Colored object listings
****************
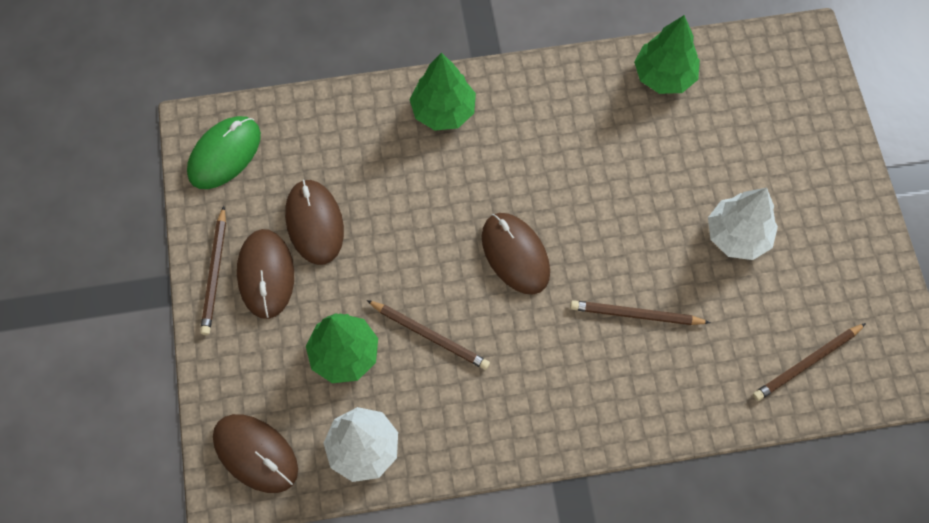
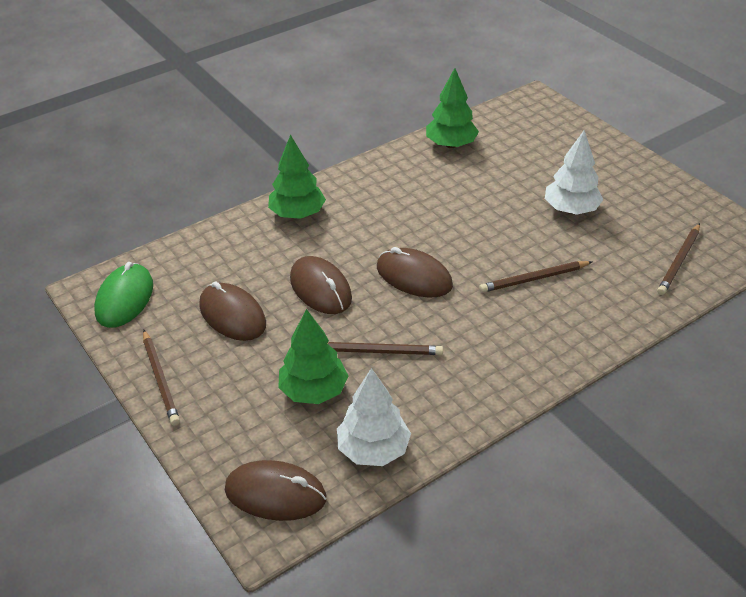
camera: 25 degrees left, 25 degrees down
(266, 274) = (209, 363): brown mouse -> brown mouse (320, 288)

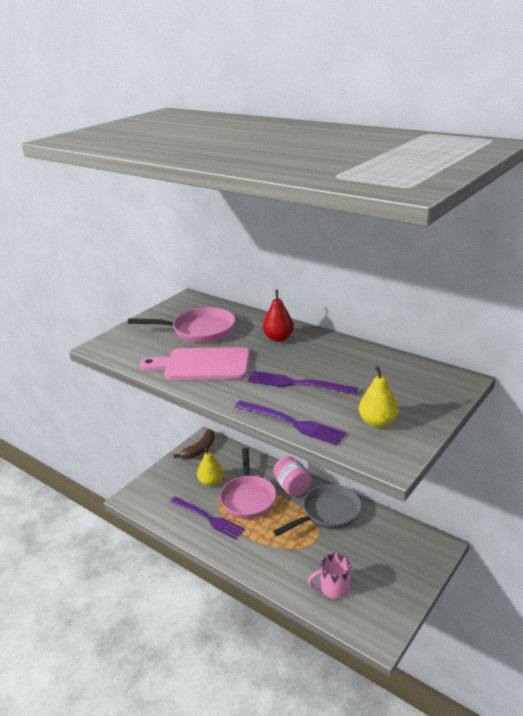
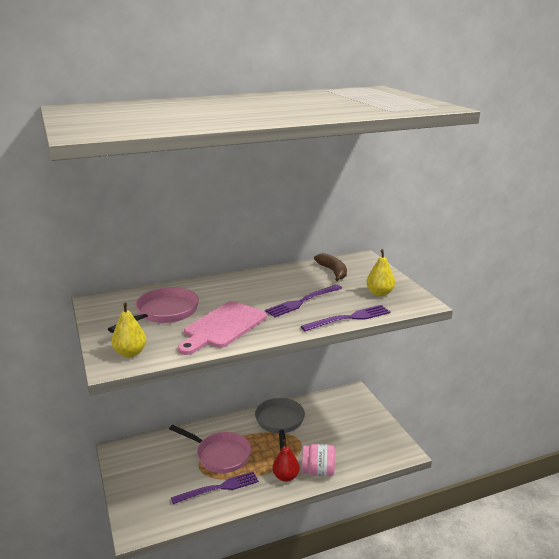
camera: 60 degrees left, 5 degrees down
(200, 449) = (126, 458): brown banana -> brown banana (333, 272)
(211, 482) = (176, 468): yellow pear -> yellow pear (130, 353)
(278, 338) = (229, 288): red pear -> red pear (286, 476)
(292, 487) = (234, 427): pink jar -> pink jar (318, 471)
(333, 588) = (350, 453): pink mug -> none

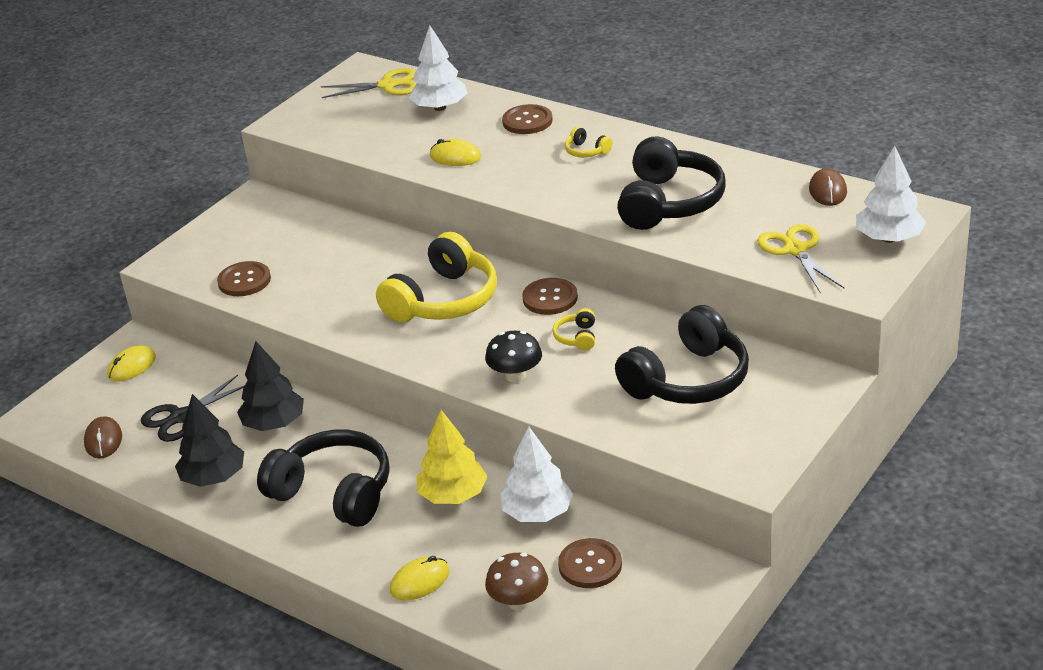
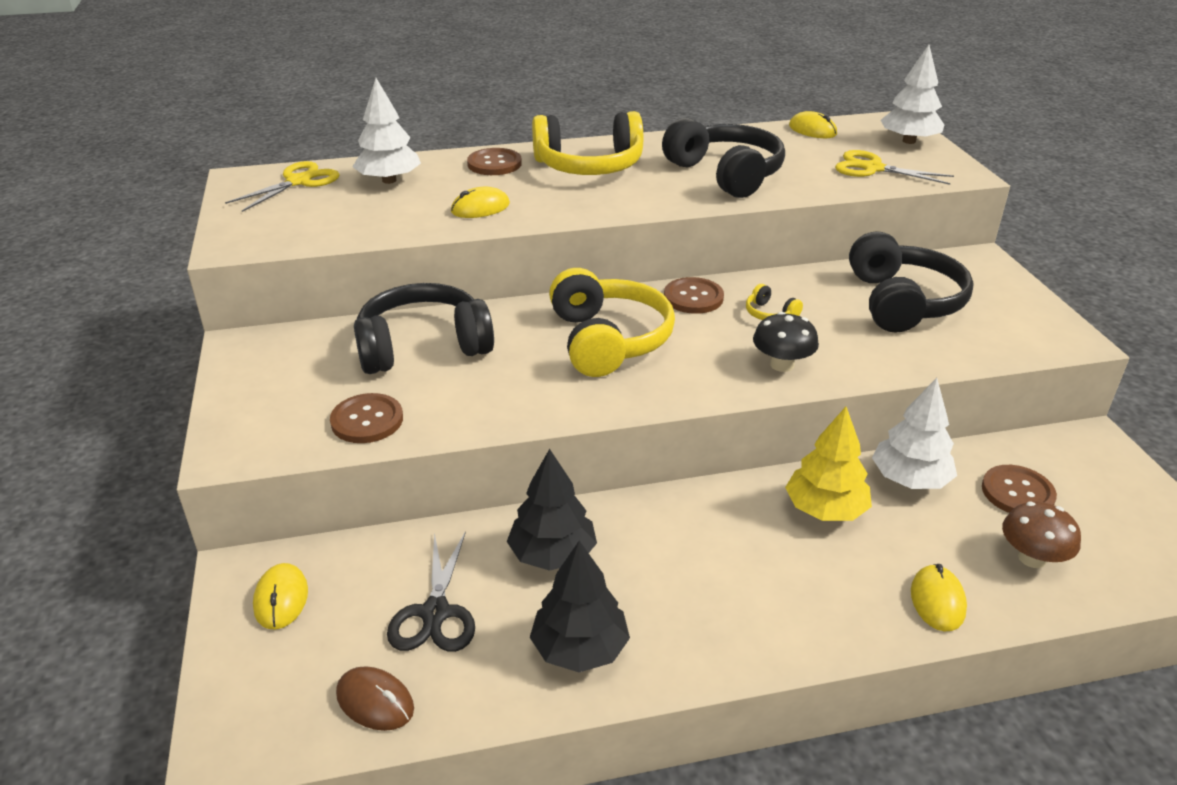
camera: 50 degrees left, 0 degrees up
(333, 493) = (724, 578): black headphones -> black headphones (423, 347)
(586, 151) = (589, 166): yellow headphones -> yellow headphones, size x2.42
(827, 191) = (812, 130): brown mouse -> yellow mouse

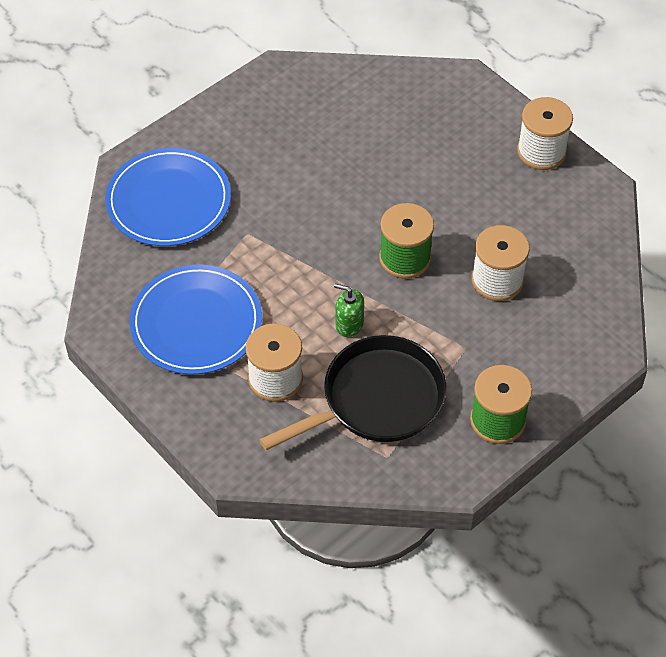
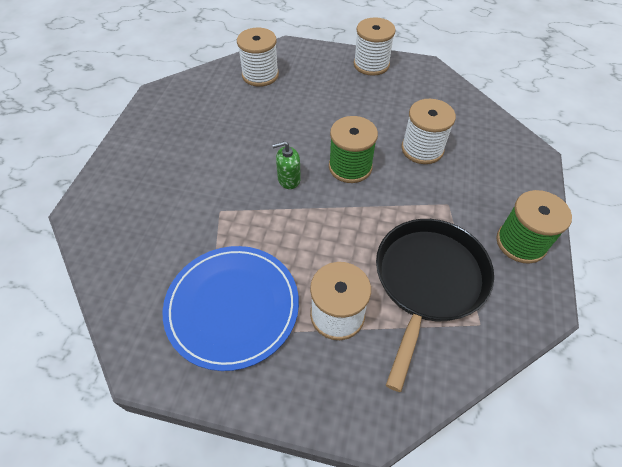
camera: 35 degrees left, 0 degrees up
(169, 201) = (135, 220): blue plate -> none
(349, 324) = (354, 235): green soap dispenser -> green soap dispenser (288, 179)
(403, 101) = (260, 75): none -> white spool

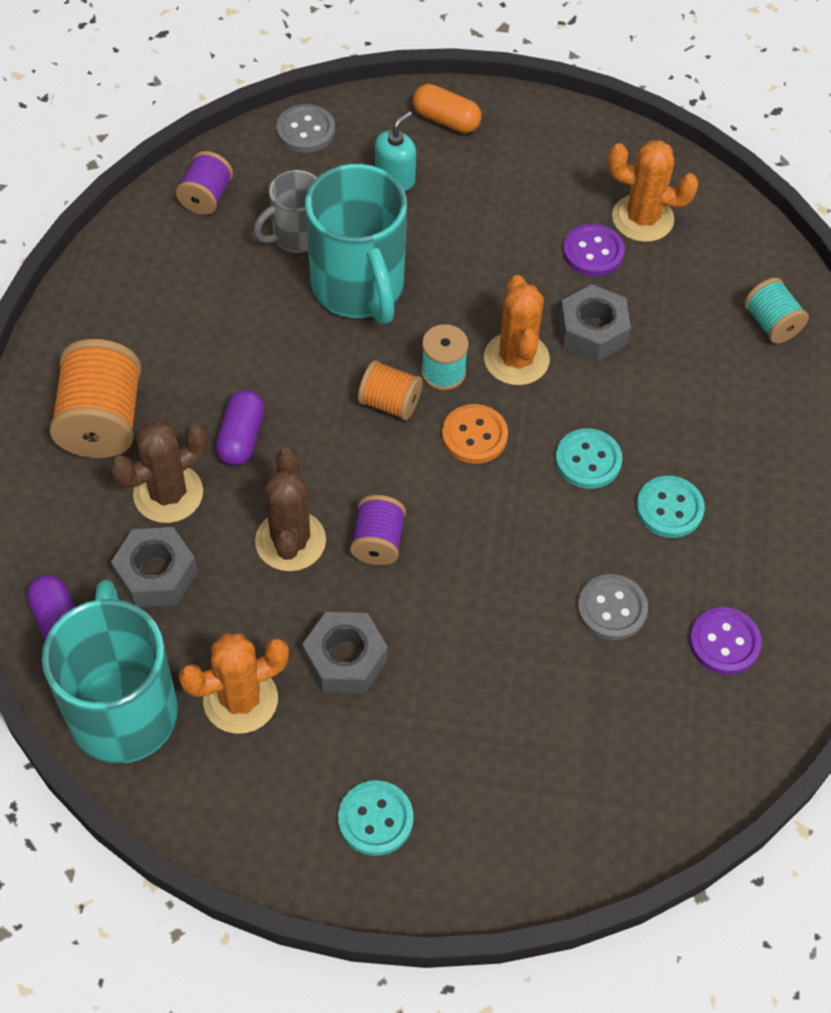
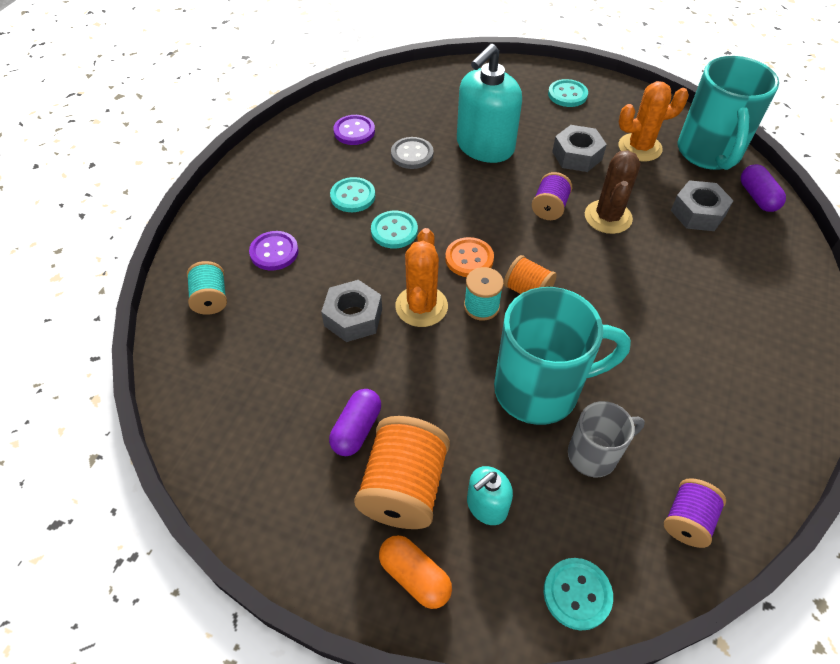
camera: 165 degrees left, 5 degrees down
(102, 421) = (754, 315): orange spool -> orange spool (404, 487)
(168, 494) = (695, 257): brown cactus -> none
(241, 437) = (643, 285): purple capsule -> purple capsule (357, 429)
(305, 130) = (577, 594): grey button -> turquoise button
(359, 288) = (540, 389): turquoise mug -> turquoise mug turned 90 degrees clockwise
(499, 649) = (485, 147): none -> turquoise soap dispenser
(593, 252) = (323, 386): purple button -> purple button (274, 252)
(642, 218) = (263, 411): orange cactus -> none

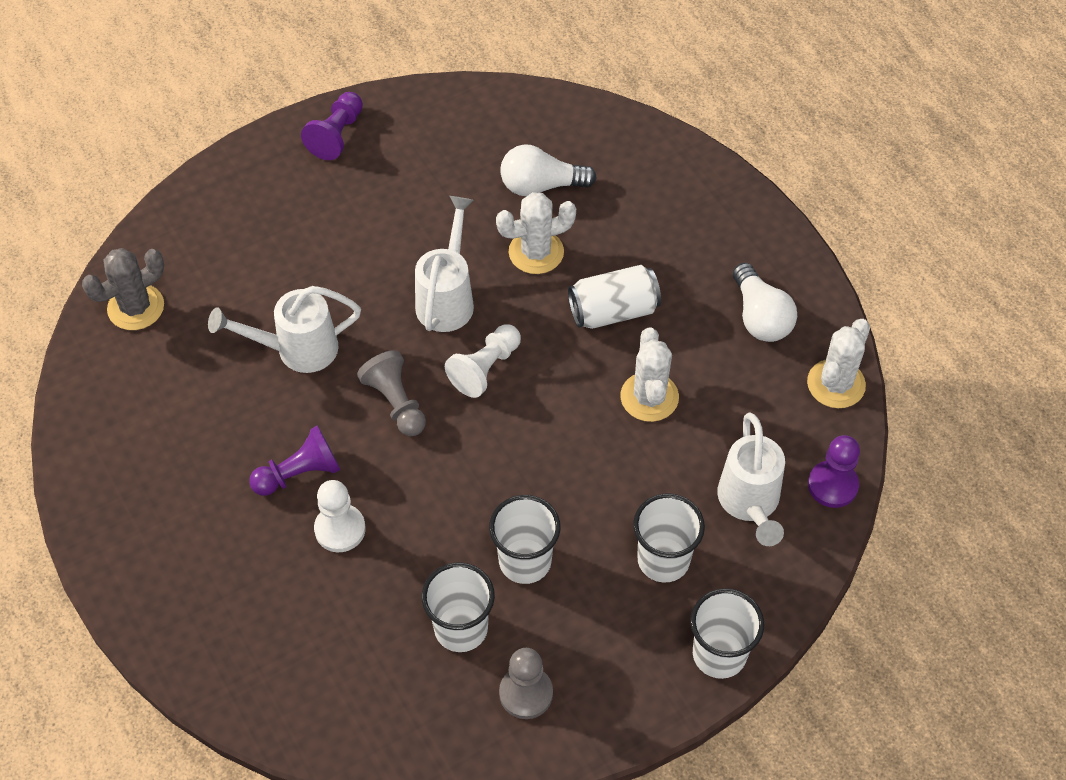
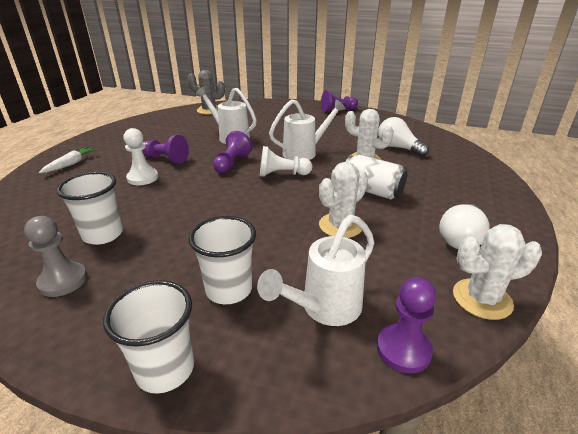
camera: 50 degrees right, 25 degrees down
(196, 601) = (71, 164): none -> white carrot
(396, 402) = (232, 163): grey pawn -> purple pawn
(525, 561) = (172, 235): white cup -> none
****************
Output every entry word for word, but omit the pictures.

> **Exercise result**:
camera: 25 degrees left, 25 degrees down
(266, 274) = (209, 363): brown mouse -> brown mouse (320, 288)

camera: 60 degrees left, 5 degrees down
(200, 449) = (126, 458): brown banana -> brown banana (333, 272)
(211, 482) = (176, 468): yellow pear -> yellow pear (130, 353)
(278, 338) = (229, 288): red pear -> red pear (286, 476)
(292, 487) = (234, 427): pink jar -> pink jar (318, 471)
(333, 588) = (350, 453): pink mug -> none

camera: 50 degrees left, 0 degrees up
(333, 493) = (724, 578): black headphones -> black headphones (423, 347)
(586, 151) = (589, 166): yellow headphones -> yellow headphones, size x2.42
(827, 191) = (812, 130): brown mouse -> yellow mouse

camera: 35 degrees left, 0 degrees up
(169, 201) = (135, 220): blue plate -> none
(349, 324) = (354, 235): green soap dispenser -> green soap dispenser (288, 179)
(403, 101) = (260, 75): none -> white spool

camera: 165 degrees left, 5 degrees down
(102, 421) = (754, 315): orange spool -> orange spool (404, 487)
(168, 494) = (695, 257): brown cactus -> none
(241, 437) = (643, 285): purple capsule -> purple capsule (357, 429)
(305, 130) = (577, 594): grey button -> turquoise button
(359, 288) = (540, 389): turquoise mug -> turquoise mug turned 90 degrees clockwise
(499, 649) = (485, 147): none -> turquoise soap dispenser
(593, 252) = (323, 386): purple button -> purple button (274, 252)
(642, 218) = (263, 411): orange cactus -> none

camera: 50 degrees right, 25 degrees down
(196, 601) = (71, 164): none -> white carrot
(396, 402) = (232, 163): grey pawn -> purple pawn
(525, 561) = (172, 235): white cup -> none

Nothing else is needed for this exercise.